Whatever precedes the line containing "(199, 164) = (937, 197): black fish -> none" is not copied; that line and every line after it through the final one below are copied exactly, except pictures.

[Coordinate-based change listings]
= = = = = = =

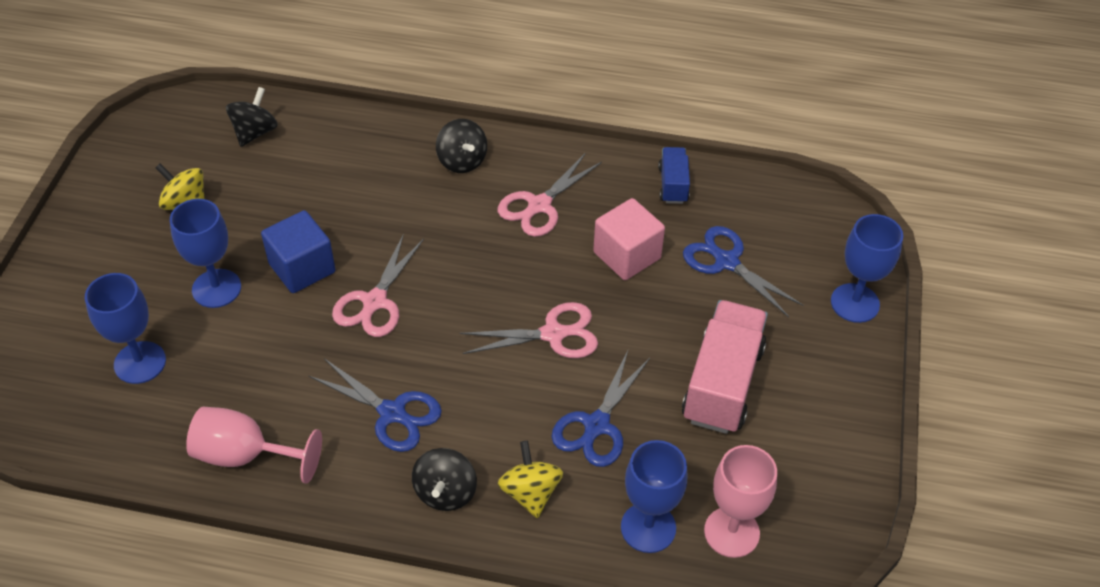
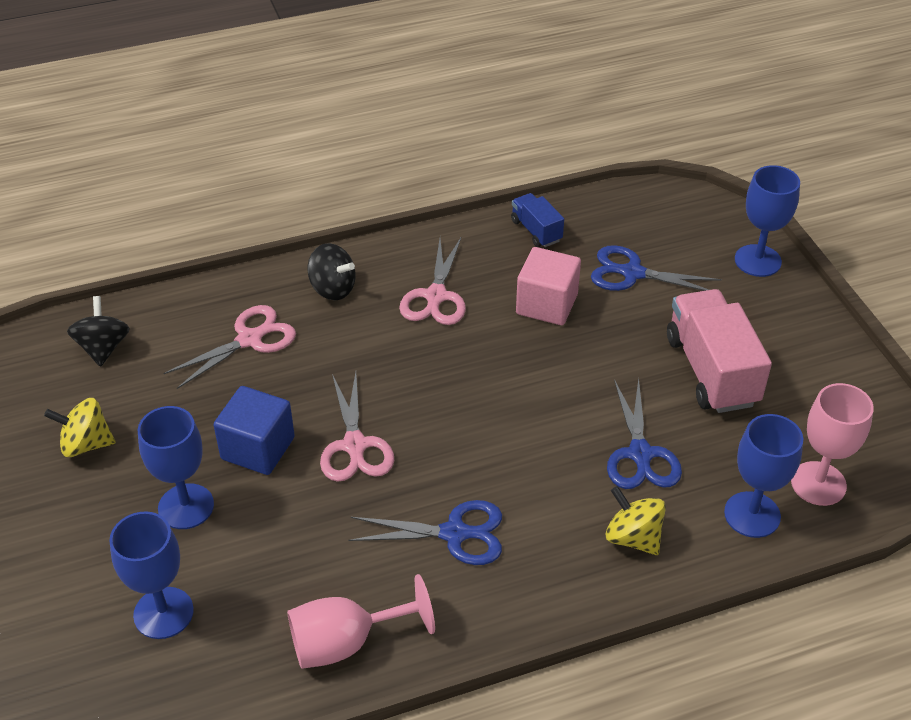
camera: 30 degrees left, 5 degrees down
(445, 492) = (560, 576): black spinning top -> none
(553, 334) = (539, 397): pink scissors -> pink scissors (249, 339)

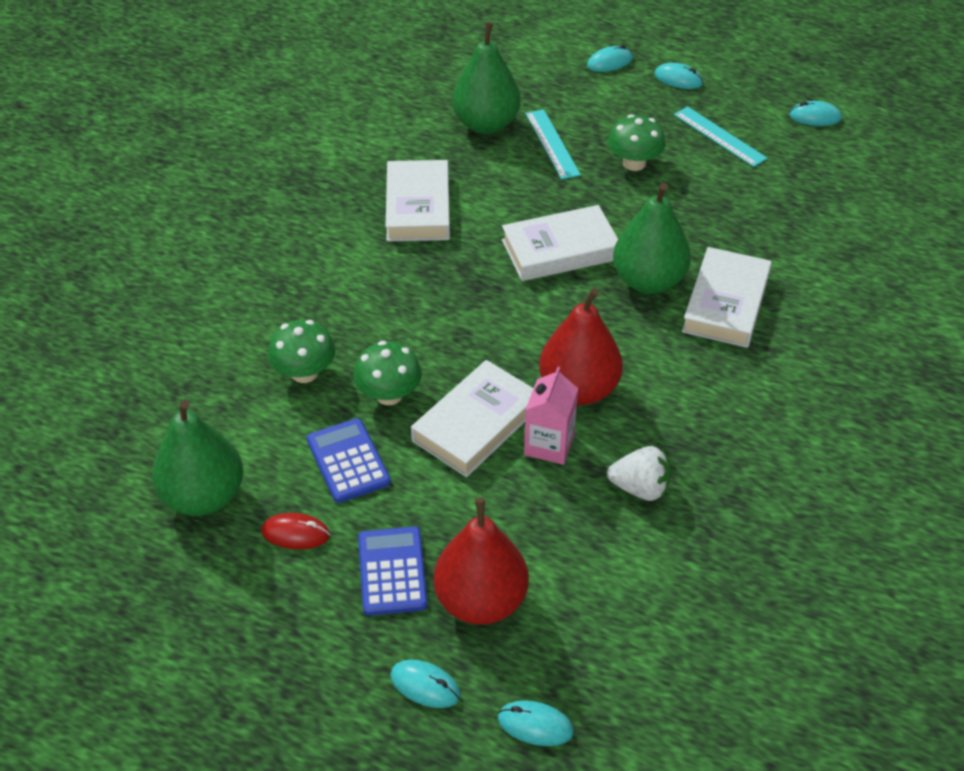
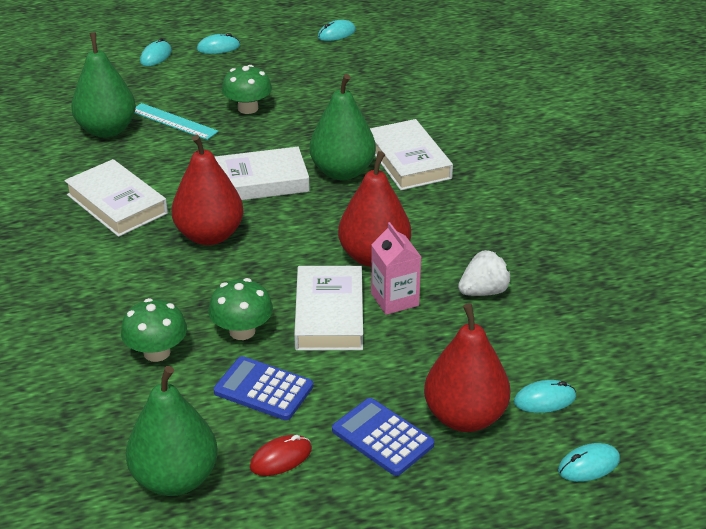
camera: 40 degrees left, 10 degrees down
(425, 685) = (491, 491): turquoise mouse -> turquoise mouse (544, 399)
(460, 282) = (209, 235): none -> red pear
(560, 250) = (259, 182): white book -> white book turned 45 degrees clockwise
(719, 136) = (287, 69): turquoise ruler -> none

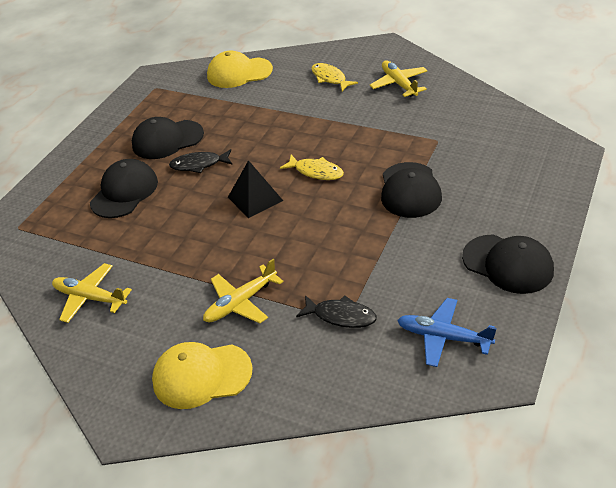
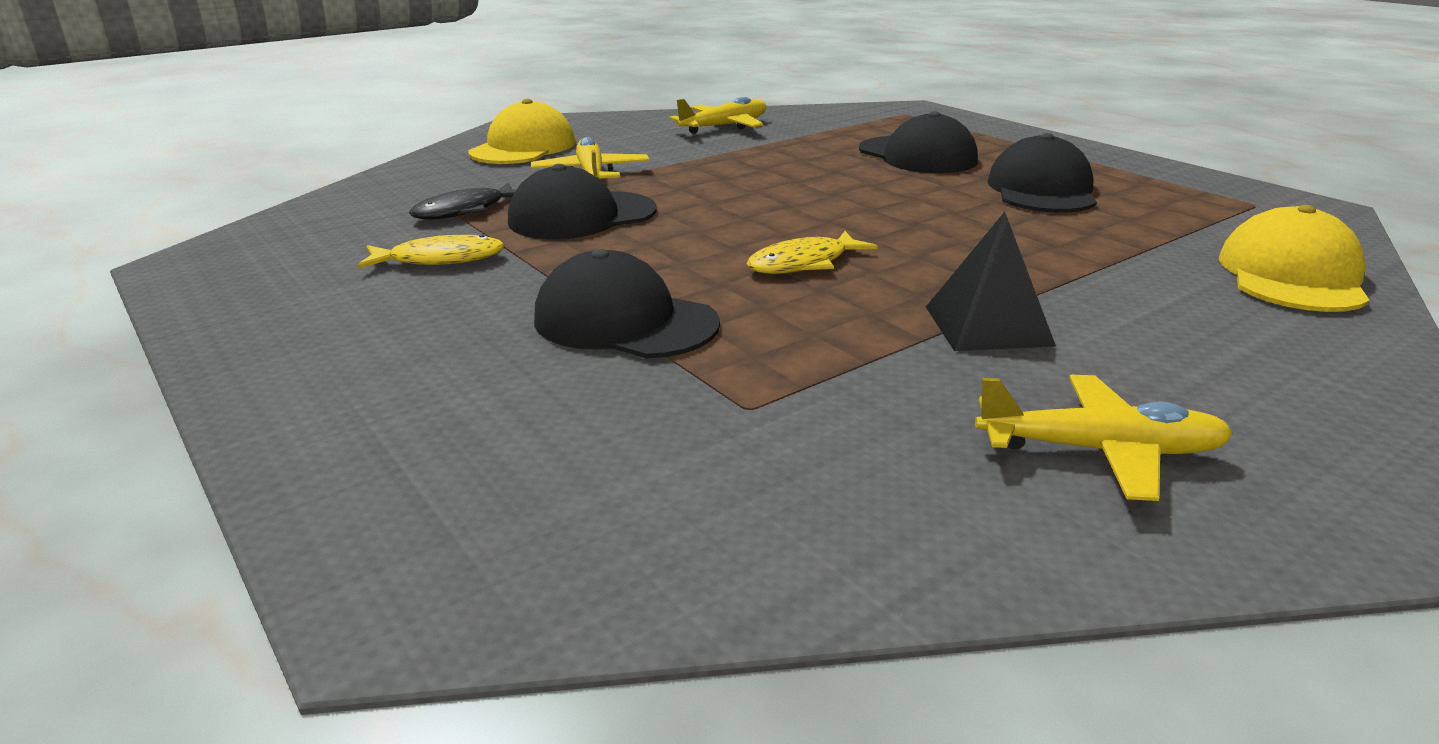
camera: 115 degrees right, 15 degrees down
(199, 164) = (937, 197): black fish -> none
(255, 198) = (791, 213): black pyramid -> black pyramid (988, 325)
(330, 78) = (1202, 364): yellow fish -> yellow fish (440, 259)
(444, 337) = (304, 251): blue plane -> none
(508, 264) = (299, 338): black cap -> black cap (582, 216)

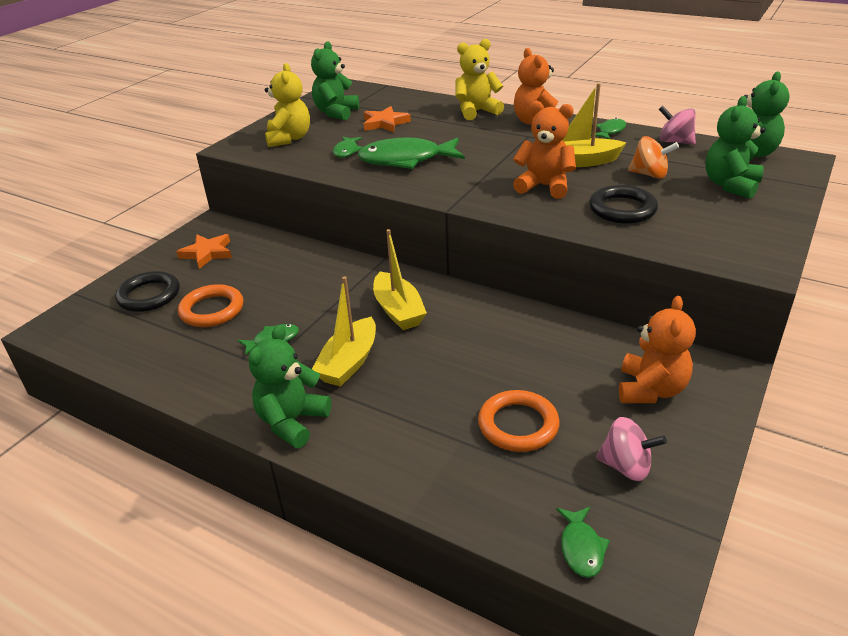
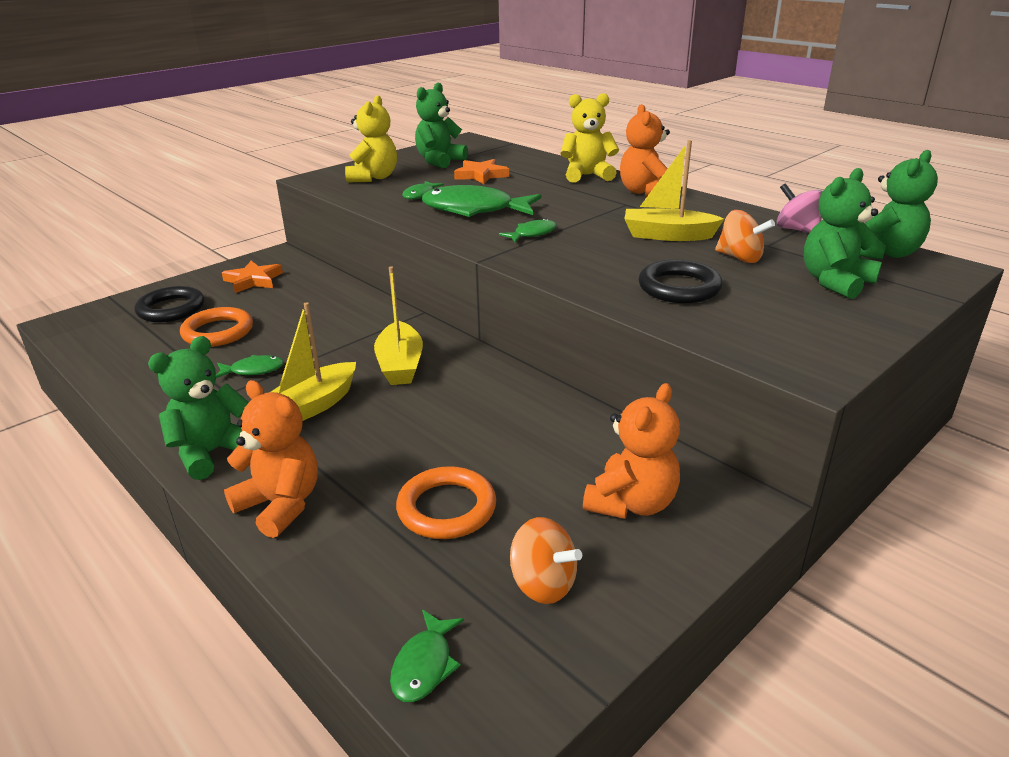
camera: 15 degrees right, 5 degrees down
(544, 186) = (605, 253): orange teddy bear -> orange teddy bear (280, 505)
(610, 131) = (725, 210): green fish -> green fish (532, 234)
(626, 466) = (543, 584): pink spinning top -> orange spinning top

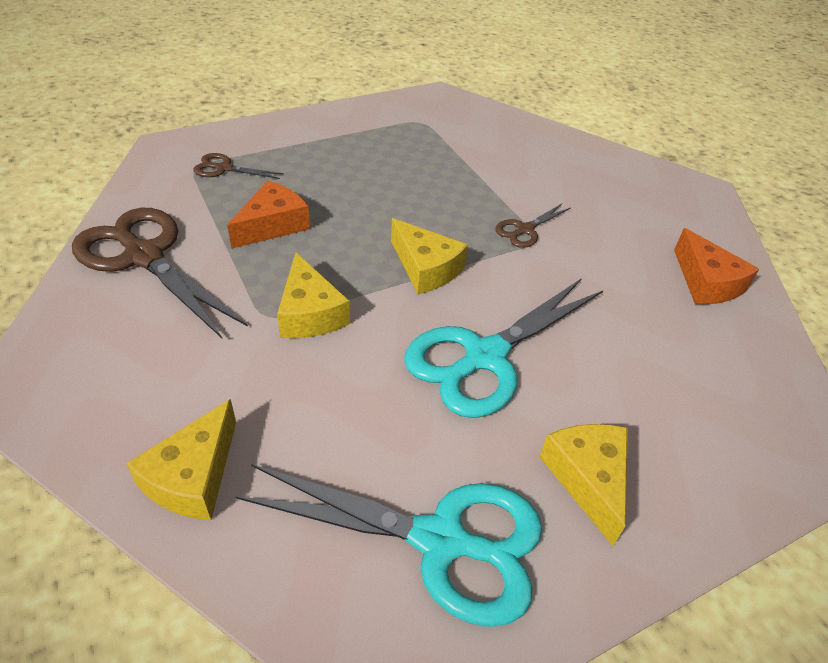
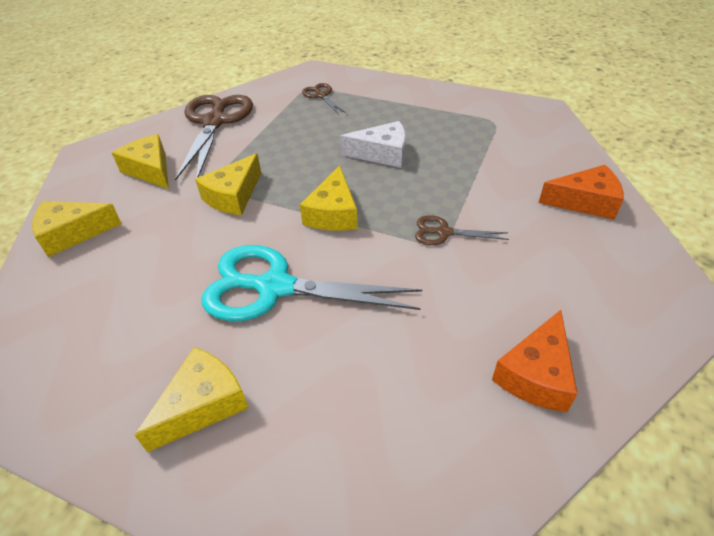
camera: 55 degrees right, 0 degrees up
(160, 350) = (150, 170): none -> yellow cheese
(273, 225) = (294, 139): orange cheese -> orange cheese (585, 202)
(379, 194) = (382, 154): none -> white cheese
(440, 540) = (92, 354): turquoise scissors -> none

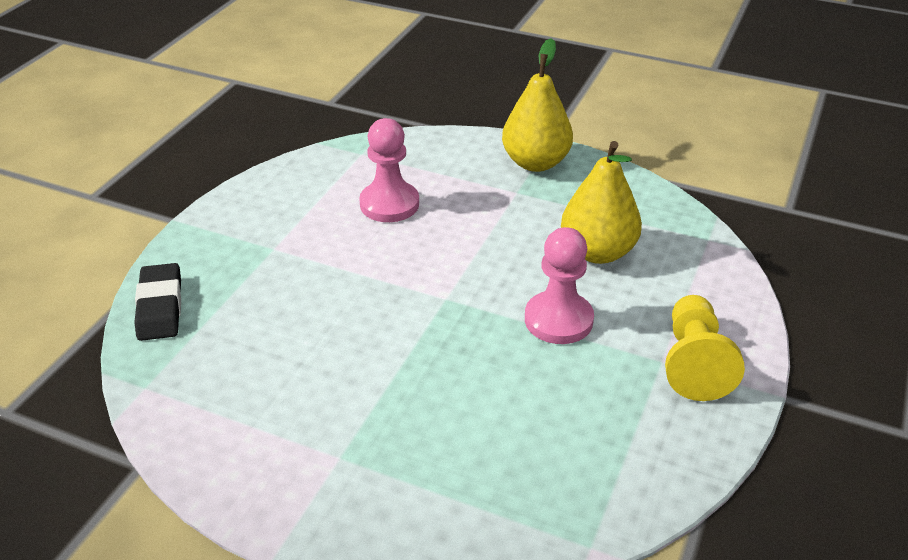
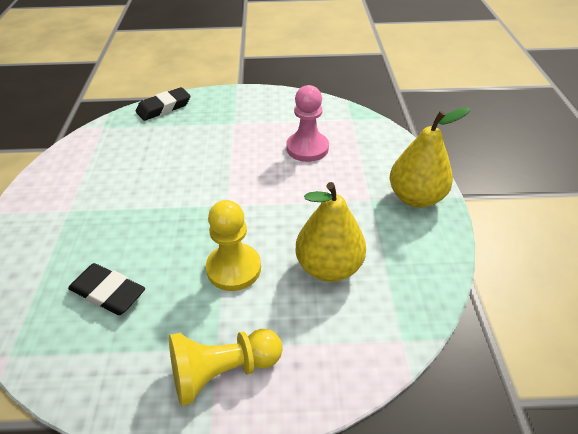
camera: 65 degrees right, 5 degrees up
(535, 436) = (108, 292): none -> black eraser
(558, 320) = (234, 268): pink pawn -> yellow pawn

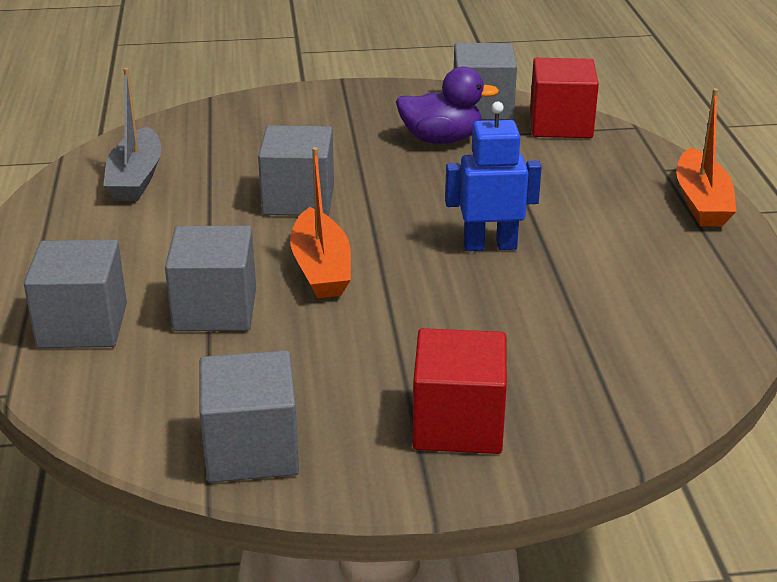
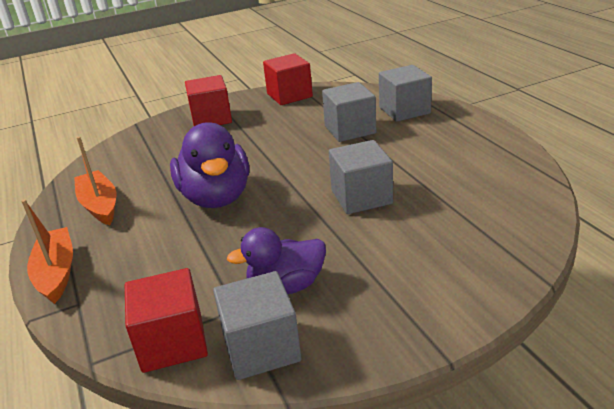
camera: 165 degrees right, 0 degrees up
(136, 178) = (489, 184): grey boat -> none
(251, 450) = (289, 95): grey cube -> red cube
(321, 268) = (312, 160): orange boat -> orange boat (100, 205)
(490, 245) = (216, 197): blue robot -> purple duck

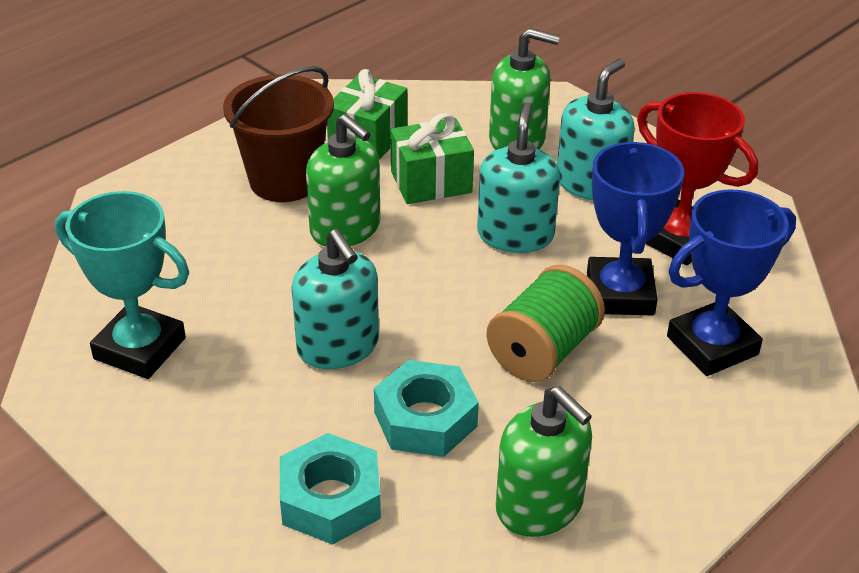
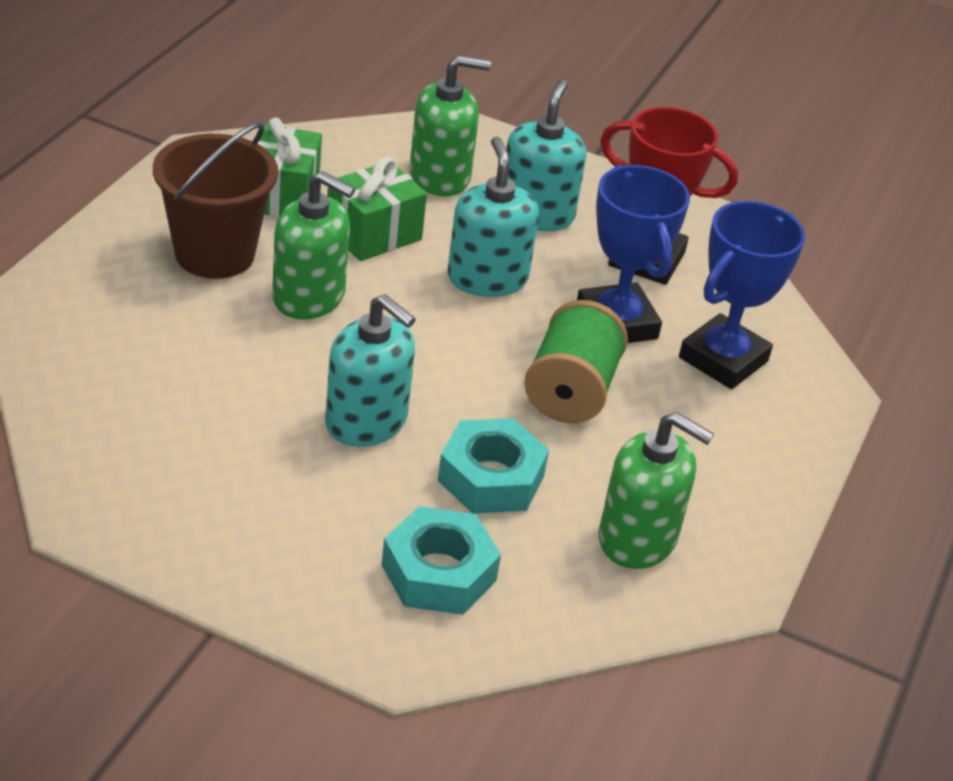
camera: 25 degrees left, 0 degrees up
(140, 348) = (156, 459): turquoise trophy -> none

= = = = = = =

Response box:
(199, 164) = (937, 197): black fish -> none
(255, 198) = (791, 213): black pyramid -> black pyramid (988, 325)
(330, 78) = (1202, 364): yellow fish -> yellow fish (440, 259)
(444, 337) = (304, 251): blue plane -> none
(508, 264) = (299, 338): black cap -> black cap (582, 216)

camera: 15 degrees right, 5 degrees down
(544, 186) = (605, 253): orange teddy bear -> orange teddy bear (280, 505)
(610, 131) = (725, 210): green fish -> green fish (532, 234)
(626, 466) = (543, 584): pink spinning top -> orange spinning top

camera: 55 degrees right, 0 degrees up
(160, 350) = (150, 170): none -> yellow cheese
(273, 225) = (294, 139): orange cheese -> orange cheese (585, 202)
(379, 194) = (382, 154): none -> white cheese
(440, 540) = (92, 354): turquoise scissors -> none

camera: 65 degrees right, 5 degrees up
(535, 436) = (108, 292): none -> black eraser
(558, 320) = (234, 268): pink pawn -> yellow pawn

camera: 165 degrees right, 0 degrees up
(136, 178) = (489, 184): grey boat -> none
(251, 450) = (289, 95): grey cube -> red cube
(321, 268) = (312, 160): orange boat -> orange boat (100, 205)
(490, 245) = (216, 197): blue robot -> purple duck

camera: 25 degrees left, 0 degrees up
(140, 348) = (156, 459): turquoise trophy -> none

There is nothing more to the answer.